▸ **Exercise**:
Go through the listing and repeat each entry exactly, but include no pictures.

◆ ◆ ◆ ◆

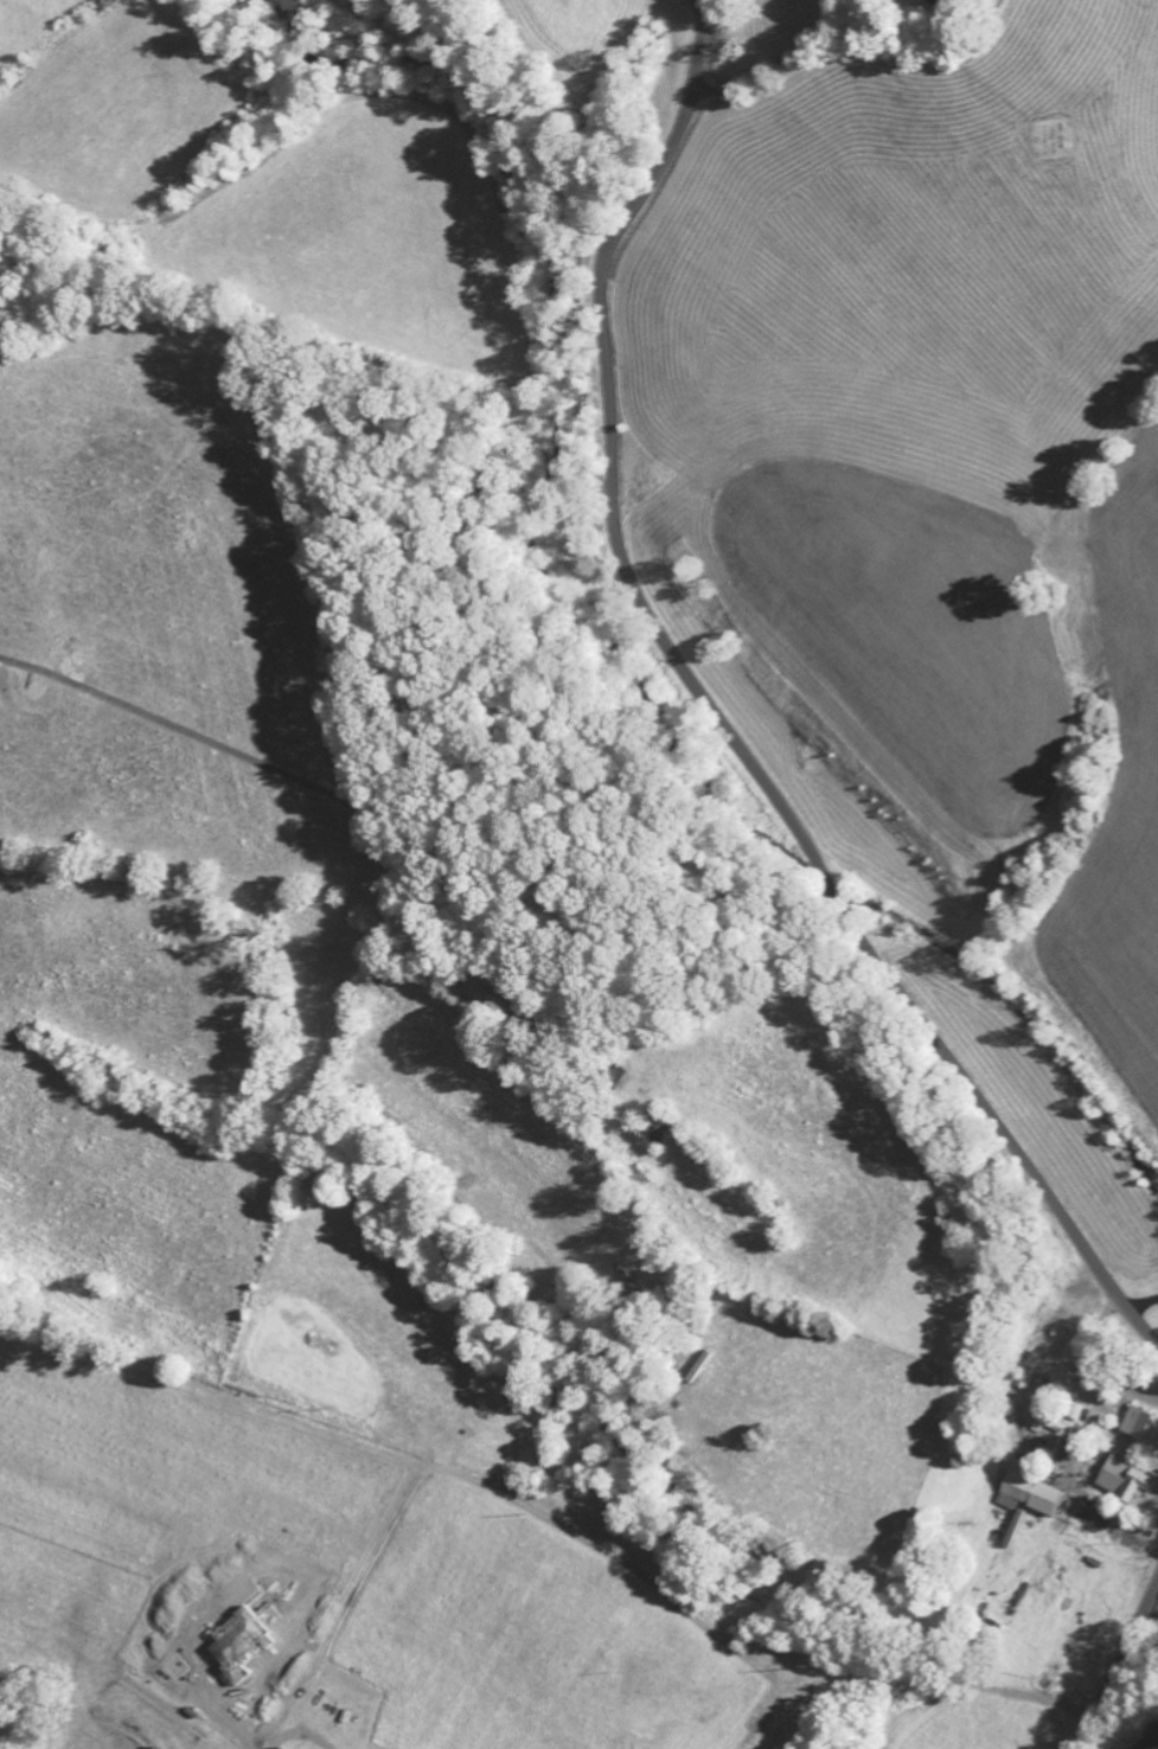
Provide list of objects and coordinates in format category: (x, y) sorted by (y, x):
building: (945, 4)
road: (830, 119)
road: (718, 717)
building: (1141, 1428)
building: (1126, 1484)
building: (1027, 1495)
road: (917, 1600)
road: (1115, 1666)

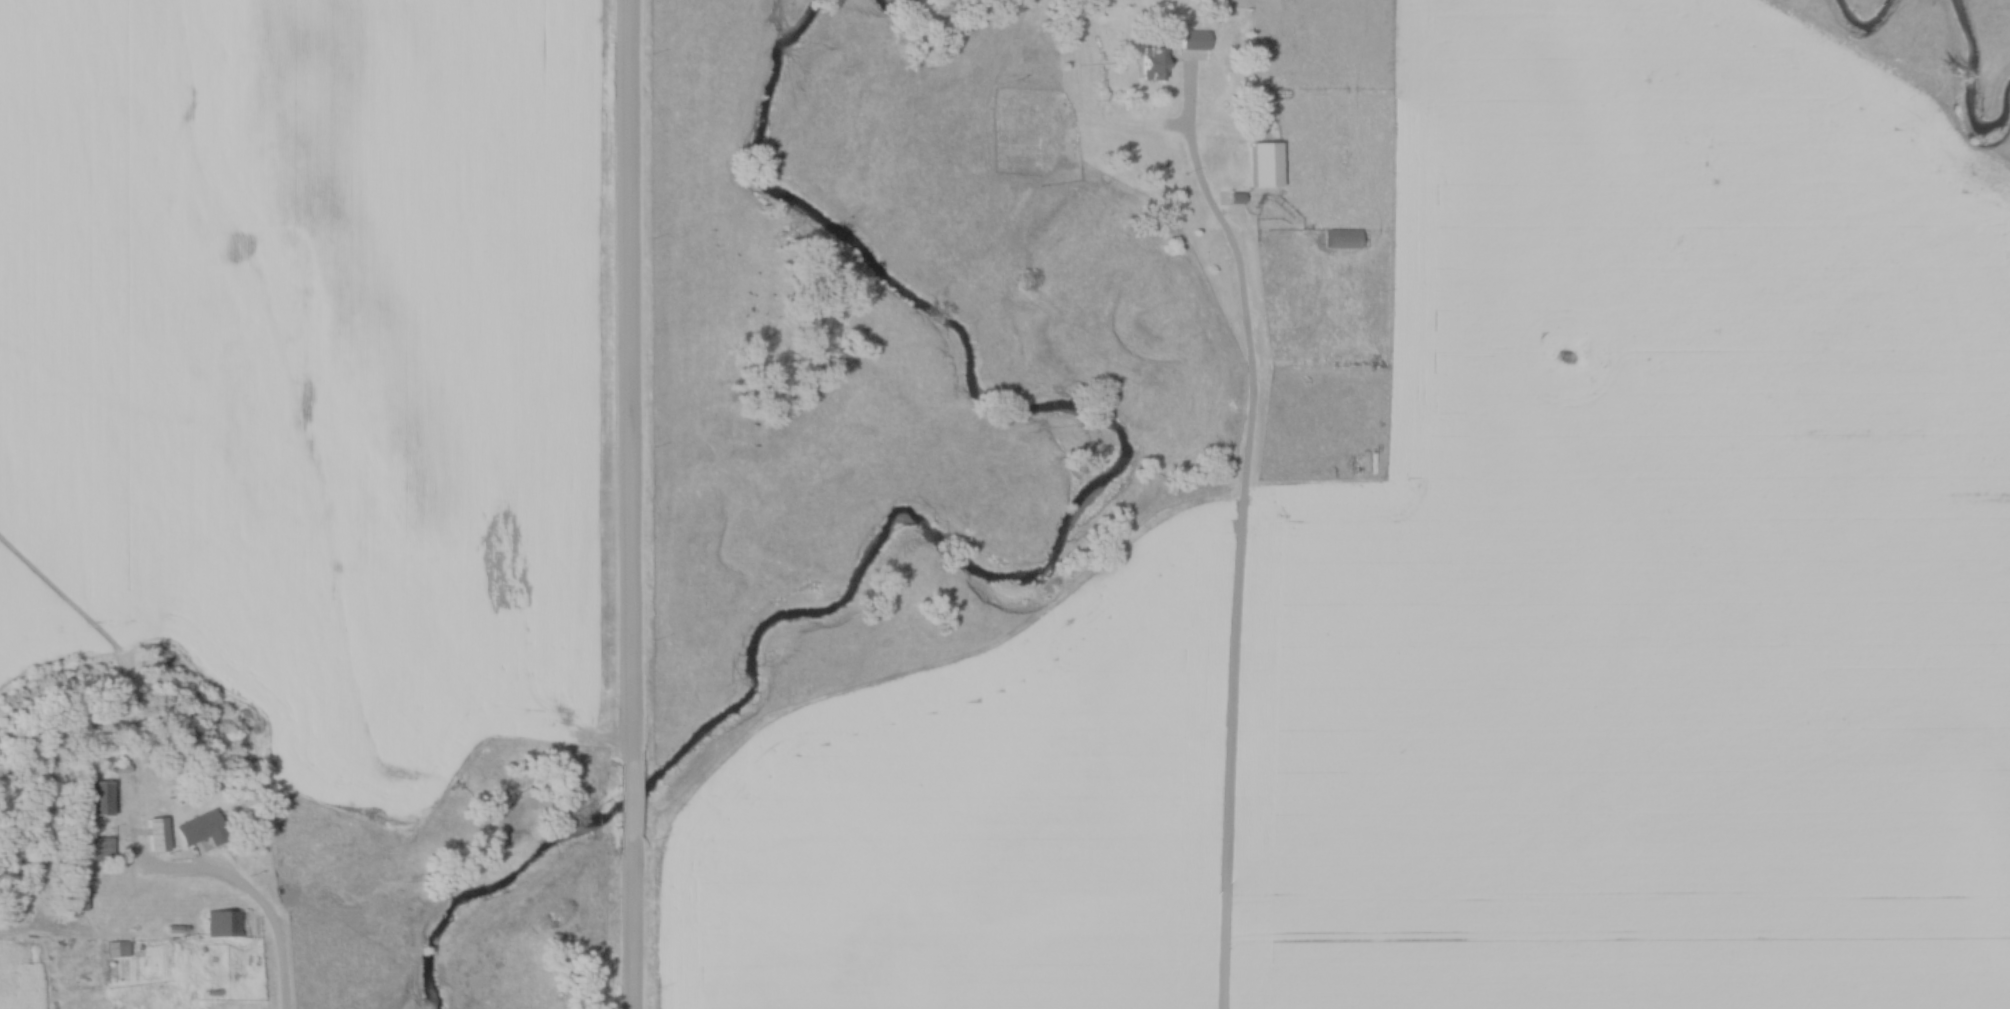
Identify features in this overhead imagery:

◆ ◆ ◆ ◆

▸ **Solution to the problem**:
Provide list of objects and coordinates in format category: (x, y) sorted by (y, x):
building: (945, 4)
road: (830, 119)
road: (718, 717)
building: (1141, 1428)
building: (1126, 1484)
building: (1027, 1495)
road: (917, 1600)
road: (1115, 1666)

Identify features in this overhead imagery:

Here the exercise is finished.